▶ Excerpted records
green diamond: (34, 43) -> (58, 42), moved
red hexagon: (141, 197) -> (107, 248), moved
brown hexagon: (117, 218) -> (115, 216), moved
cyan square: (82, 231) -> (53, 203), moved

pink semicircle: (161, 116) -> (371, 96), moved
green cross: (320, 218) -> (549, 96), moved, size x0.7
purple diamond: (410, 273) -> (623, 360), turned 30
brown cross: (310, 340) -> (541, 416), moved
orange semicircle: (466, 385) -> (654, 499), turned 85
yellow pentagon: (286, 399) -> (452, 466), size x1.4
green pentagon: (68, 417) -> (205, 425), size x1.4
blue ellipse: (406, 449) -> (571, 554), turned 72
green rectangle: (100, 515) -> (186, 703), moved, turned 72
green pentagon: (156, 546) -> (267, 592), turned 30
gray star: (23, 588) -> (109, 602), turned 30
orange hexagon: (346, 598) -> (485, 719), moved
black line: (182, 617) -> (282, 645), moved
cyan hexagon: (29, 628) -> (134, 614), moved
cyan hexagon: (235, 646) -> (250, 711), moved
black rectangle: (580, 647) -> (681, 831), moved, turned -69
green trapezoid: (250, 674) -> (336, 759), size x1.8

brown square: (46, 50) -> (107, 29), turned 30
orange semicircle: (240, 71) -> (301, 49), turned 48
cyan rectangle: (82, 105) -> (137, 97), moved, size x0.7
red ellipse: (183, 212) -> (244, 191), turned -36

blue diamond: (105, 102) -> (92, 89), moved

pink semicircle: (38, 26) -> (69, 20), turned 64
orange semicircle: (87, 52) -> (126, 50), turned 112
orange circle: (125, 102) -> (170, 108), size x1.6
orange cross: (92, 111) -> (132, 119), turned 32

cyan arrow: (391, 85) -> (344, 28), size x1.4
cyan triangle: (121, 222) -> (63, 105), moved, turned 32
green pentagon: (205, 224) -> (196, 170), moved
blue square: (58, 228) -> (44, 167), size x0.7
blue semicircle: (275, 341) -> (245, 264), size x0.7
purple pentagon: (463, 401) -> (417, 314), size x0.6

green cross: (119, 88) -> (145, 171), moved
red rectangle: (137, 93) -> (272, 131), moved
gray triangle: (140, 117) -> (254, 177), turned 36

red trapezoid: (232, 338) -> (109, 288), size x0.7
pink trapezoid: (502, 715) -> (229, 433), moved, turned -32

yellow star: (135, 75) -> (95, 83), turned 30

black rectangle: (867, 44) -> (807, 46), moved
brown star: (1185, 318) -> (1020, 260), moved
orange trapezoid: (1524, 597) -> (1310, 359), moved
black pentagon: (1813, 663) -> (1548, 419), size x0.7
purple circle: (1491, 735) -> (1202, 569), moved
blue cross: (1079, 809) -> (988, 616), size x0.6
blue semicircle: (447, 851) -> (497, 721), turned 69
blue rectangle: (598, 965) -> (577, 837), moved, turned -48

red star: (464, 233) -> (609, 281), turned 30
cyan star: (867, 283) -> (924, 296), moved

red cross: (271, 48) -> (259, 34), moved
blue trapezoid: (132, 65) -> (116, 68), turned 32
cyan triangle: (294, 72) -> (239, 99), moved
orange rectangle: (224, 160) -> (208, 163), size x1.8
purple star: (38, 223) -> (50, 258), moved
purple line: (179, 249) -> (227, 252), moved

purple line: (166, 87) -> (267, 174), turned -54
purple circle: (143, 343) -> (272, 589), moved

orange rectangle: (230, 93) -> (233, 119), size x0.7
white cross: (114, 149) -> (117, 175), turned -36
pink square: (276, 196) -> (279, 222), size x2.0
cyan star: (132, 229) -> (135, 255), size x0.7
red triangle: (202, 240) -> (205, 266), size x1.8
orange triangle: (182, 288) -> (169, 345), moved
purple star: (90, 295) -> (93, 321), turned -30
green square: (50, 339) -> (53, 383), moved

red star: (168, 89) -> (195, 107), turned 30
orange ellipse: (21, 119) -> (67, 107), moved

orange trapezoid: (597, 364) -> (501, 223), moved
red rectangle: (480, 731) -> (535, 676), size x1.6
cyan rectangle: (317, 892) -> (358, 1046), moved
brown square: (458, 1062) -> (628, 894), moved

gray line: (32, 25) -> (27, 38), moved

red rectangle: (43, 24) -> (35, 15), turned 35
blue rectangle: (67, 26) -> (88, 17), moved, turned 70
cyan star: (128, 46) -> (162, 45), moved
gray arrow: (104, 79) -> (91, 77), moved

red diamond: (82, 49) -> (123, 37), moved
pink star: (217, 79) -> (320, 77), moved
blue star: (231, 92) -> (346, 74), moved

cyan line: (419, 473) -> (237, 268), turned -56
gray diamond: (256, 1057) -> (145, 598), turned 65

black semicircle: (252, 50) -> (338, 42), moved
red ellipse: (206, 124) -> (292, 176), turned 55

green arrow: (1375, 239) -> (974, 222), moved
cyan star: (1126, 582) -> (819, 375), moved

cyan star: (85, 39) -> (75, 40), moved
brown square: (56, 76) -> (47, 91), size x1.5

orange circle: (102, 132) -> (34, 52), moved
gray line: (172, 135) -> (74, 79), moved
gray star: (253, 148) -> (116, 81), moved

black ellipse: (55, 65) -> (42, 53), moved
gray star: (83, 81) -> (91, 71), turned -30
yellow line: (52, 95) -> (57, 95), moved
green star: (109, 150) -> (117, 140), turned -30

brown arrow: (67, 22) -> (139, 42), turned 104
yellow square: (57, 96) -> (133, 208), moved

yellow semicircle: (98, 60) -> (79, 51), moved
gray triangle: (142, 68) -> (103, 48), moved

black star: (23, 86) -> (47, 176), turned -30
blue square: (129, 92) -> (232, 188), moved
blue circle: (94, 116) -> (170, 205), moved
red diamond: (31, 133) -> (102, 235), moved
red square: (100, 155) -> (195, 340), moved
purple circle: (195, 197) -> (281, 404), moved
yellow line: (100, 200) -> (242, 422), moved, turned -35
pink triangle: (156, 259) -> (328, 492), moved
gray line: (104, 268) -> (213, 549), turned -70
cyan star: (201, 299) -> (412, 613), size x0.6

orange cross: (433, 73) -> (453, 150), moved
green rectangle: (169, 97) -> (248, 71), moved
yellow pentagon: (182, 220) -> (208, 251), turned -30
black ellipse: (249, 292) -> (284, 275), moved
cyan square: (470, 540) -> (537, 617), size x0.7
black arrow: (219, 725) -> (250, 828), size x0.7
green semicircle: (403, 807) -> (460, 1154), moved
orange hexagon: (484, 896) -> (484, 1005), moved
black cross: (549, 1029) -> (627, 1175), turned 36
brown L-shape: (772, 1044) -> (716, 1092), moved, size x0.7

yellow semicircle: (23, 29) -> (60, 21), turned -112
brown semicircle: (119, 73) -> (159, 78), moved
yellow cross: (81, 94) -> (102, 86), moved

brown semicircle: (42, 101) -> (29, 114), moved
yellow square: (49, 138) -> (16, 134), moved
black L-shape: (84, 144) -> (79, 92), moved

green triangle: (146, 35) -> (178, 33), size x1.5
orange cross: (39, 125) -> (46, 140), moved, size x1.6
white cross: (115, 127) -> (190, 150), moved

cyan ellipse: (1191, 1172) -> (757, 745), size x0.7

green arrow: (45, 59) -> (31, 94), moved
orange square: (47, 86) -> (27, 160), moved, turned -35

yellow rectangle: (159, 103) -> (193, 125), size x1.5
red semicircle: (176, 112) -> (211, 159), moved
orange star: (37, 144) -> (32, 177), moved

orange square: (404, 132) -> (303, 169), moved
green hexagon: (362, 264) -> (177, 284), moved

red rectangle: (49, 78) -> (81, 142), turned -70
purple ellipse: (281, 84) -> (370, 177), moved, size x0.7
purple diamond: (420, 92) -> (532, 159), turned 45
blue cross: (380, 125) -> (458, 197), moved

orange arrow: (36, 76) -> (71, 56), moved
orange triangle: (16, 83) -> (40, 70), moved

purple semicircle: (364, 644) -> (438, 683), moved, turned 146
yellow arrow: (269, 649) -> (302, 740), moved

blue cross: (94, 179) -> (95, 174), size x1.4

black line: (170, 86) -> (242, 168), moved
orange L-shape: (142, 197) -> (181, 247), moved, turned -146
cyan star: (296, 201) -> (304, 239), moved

▶ What is required
Only the lines above starting at the line that holds "yellow rectangle: (159, 103)" and ending at the line that holds "purple diamond: (420, 92)" are to be repeated, exactly and in full.

▶ Completed task
yellow rectangle: (159, 103) -> (193, 125), size x1.5
red semicircle: (176, 112) -> (211, 159), moved
orange star: (37, 144) -> (32, 177), moved

orange square: (404, 132) -> (303, 169), moved
green hexagon: (362, 264) -> (177, 284), moved

red rectangle: (49, 78) -> (81, 142), turned -70
purple ellipse: (281, 84) -> (370, 177), moved, size x0.7
purple diamond: (420, 92) -> (532, 159), turned 45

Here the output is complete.